• _Work required_: A faithful transcript of all the lines below, with no pictures, is the goal here.

Before-and-after change data:
----------

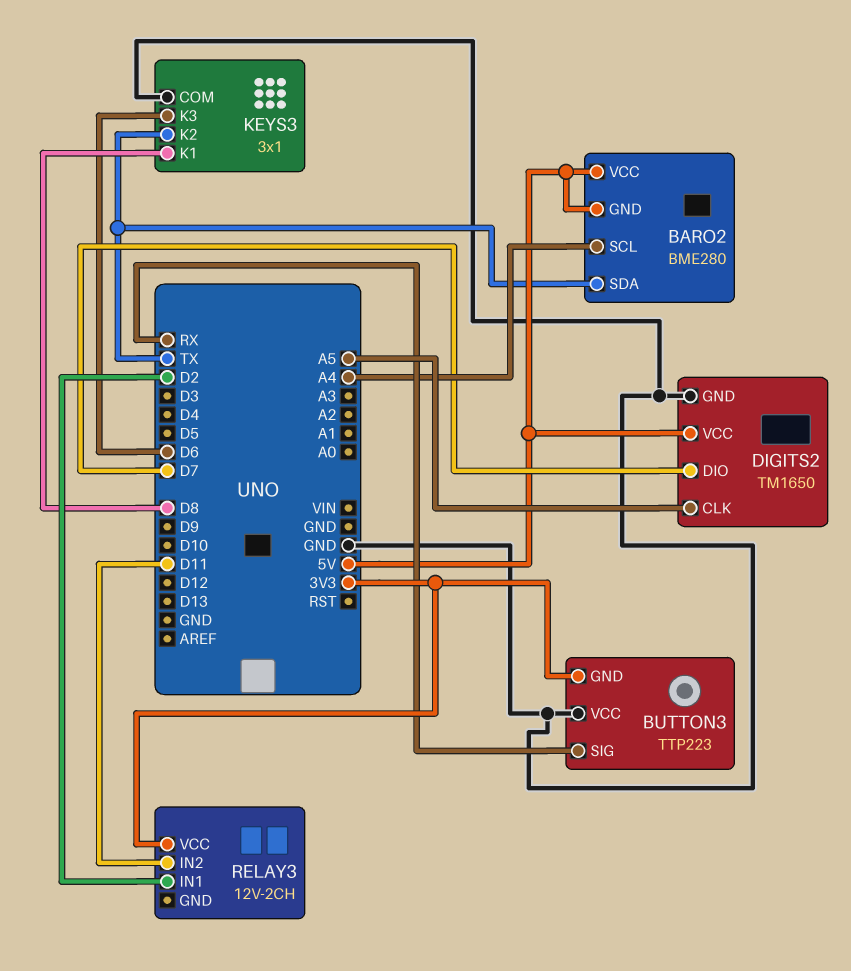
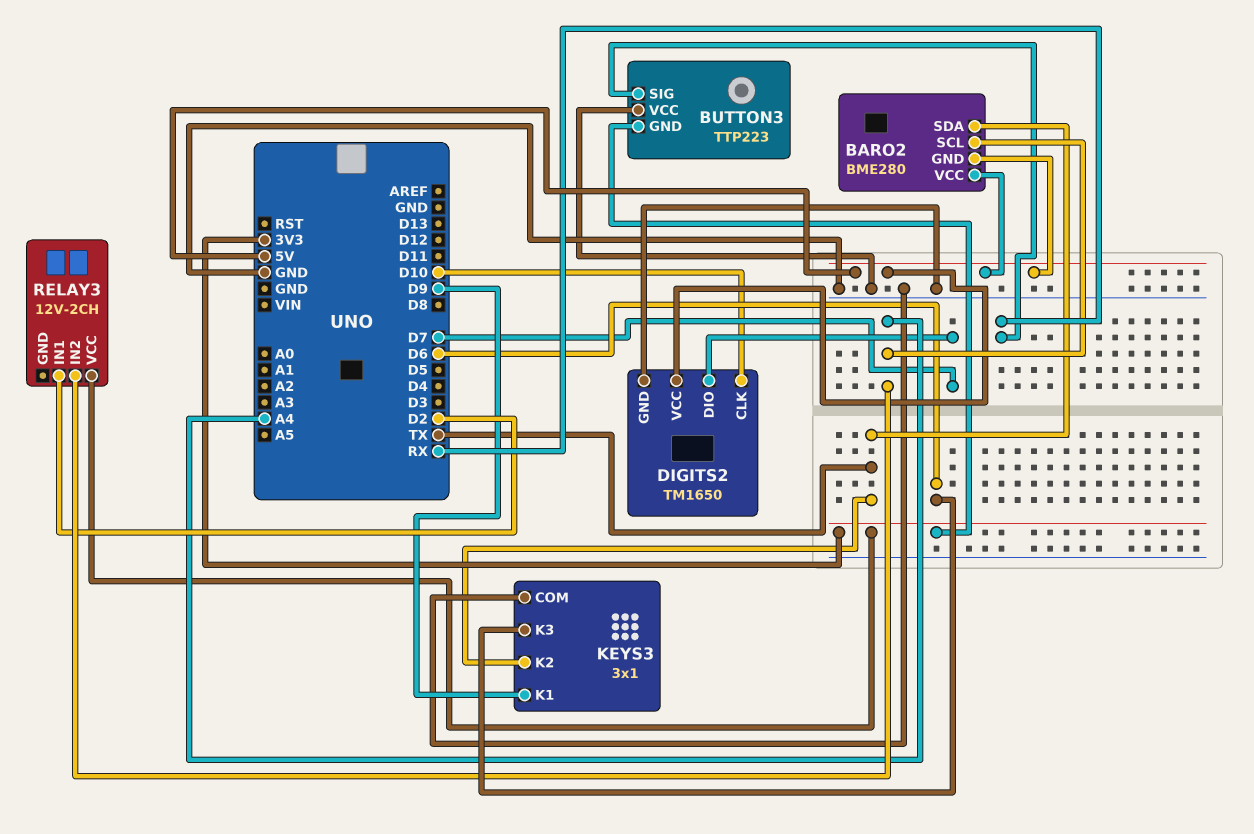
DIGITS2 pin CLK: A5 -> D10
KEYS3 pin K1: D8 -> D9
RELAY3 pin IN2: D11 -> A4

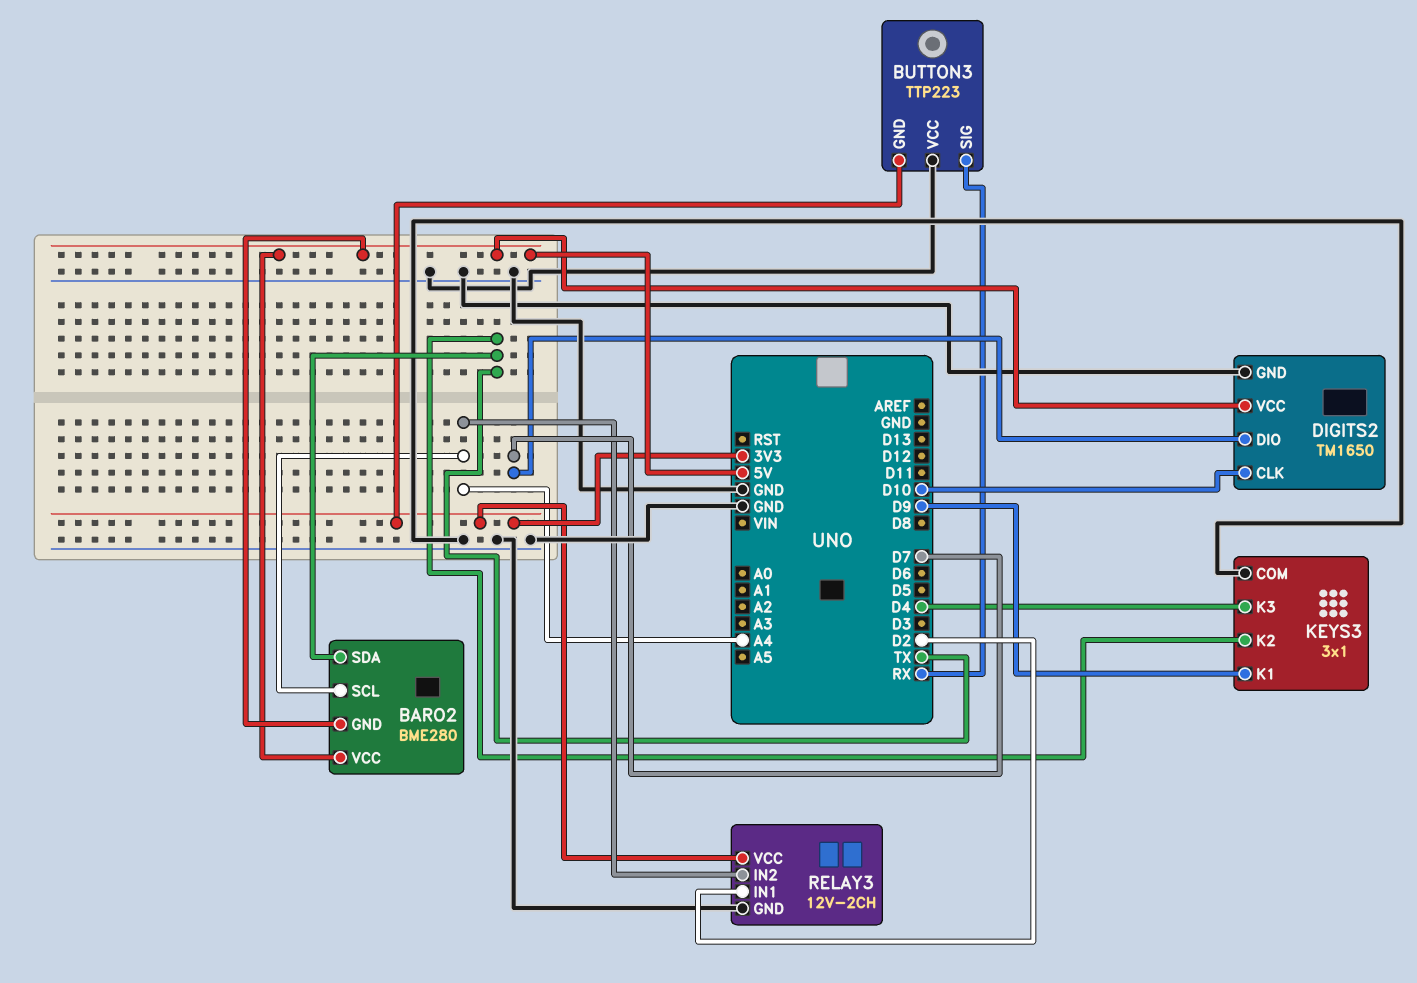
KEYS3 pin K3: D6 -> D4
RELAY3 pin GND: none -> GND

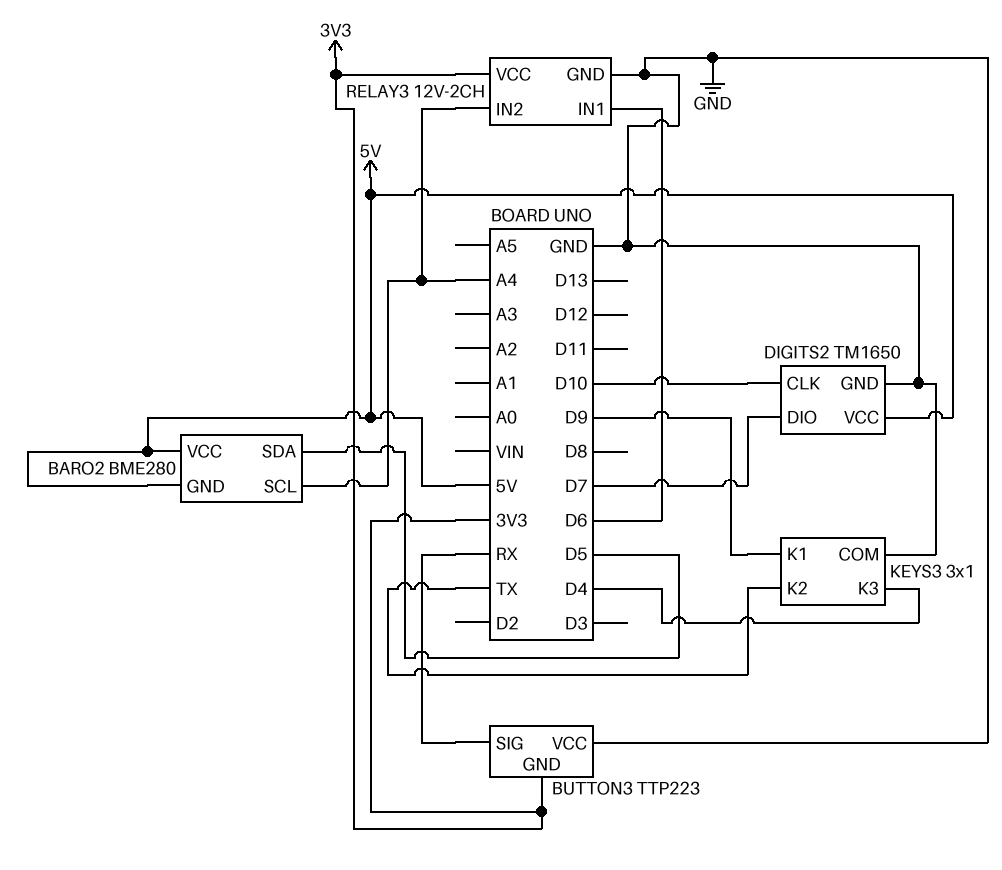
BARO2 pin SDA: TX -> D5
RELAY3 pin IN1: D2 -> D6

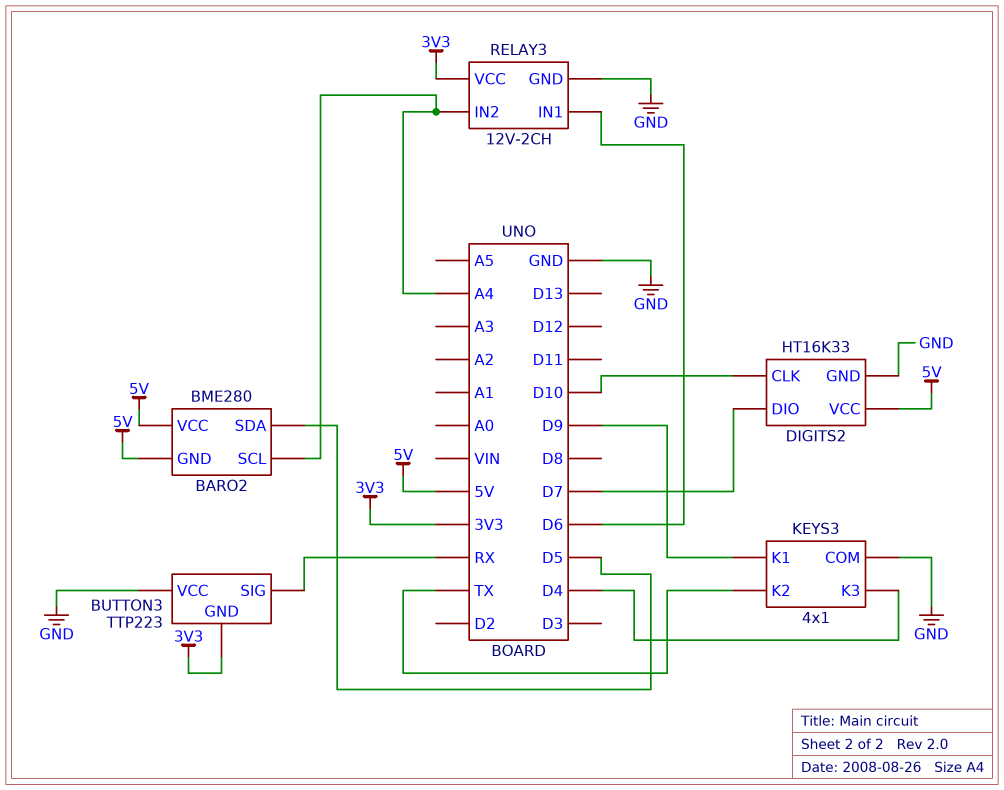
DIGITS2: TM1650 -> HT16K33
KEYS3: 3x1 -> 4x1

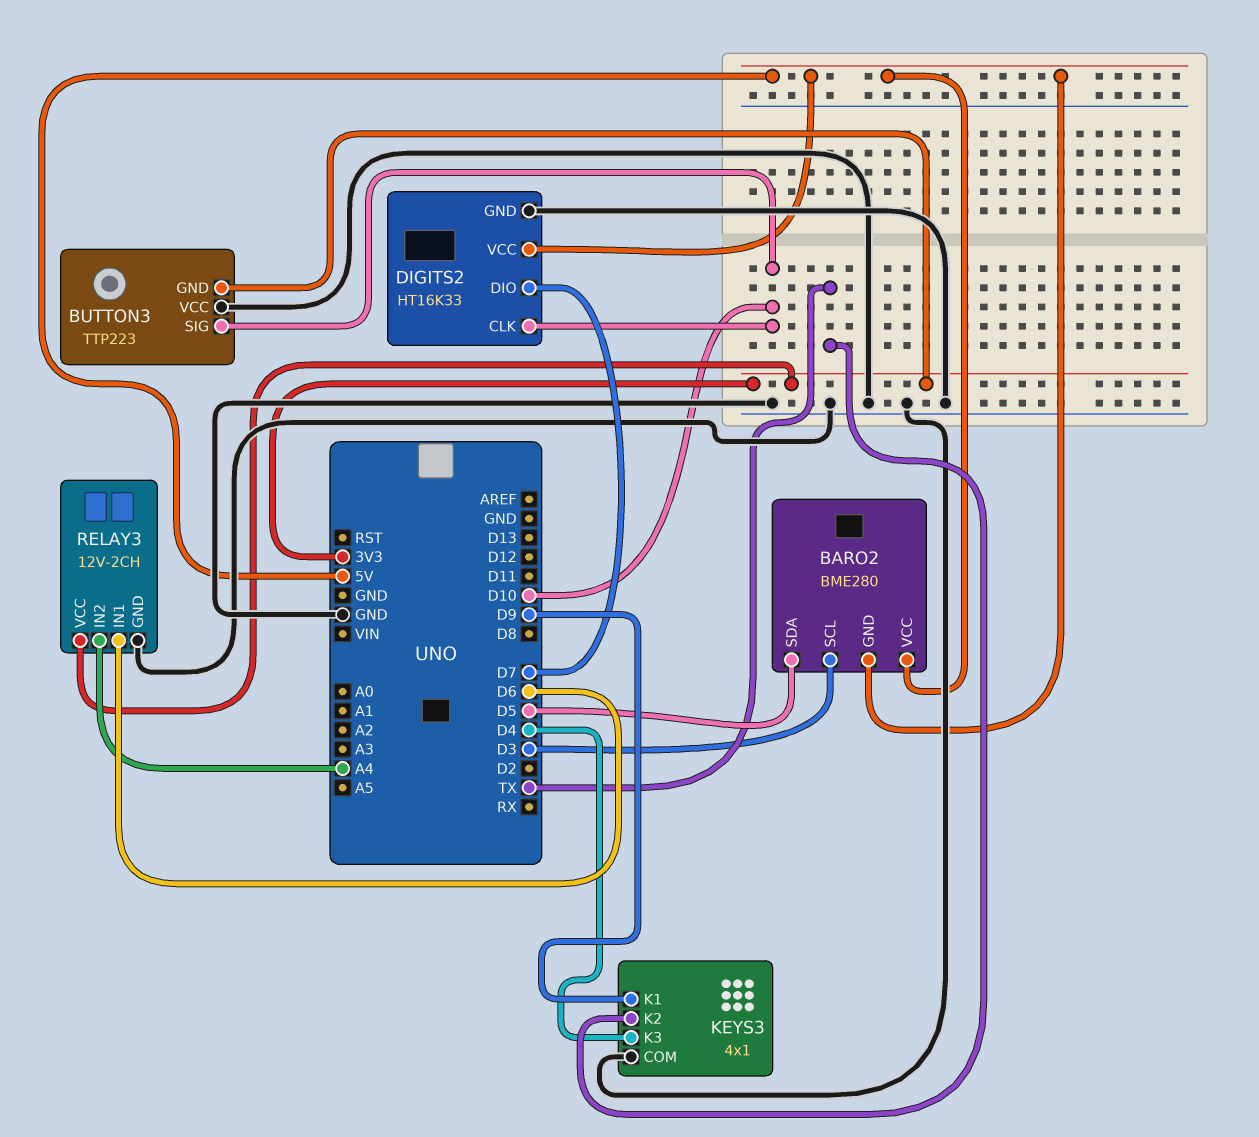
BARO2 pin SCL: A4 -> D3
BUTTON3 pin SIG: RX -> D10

----------

• _Result of the task_:
DIGITS2 pin CLK: A5 -> D10
KEYS3 pin K1: D8 -> D9
RELAY3 pin IN2: D11 -> A4

KEYS3 pin K3: D6 -> D4
RELAY3 pin GND: none -> GND

BARO2 pin SDA: TX -> D5
RELAY3 pin IN1: D2 -> D6

DIGITS2: TM1650 -> HT16K33
KEYS3: 3x1 -> 4x1

BARO2 pin SCL: A4 -> D3
BUTTON3 pin SIG: RX -> D10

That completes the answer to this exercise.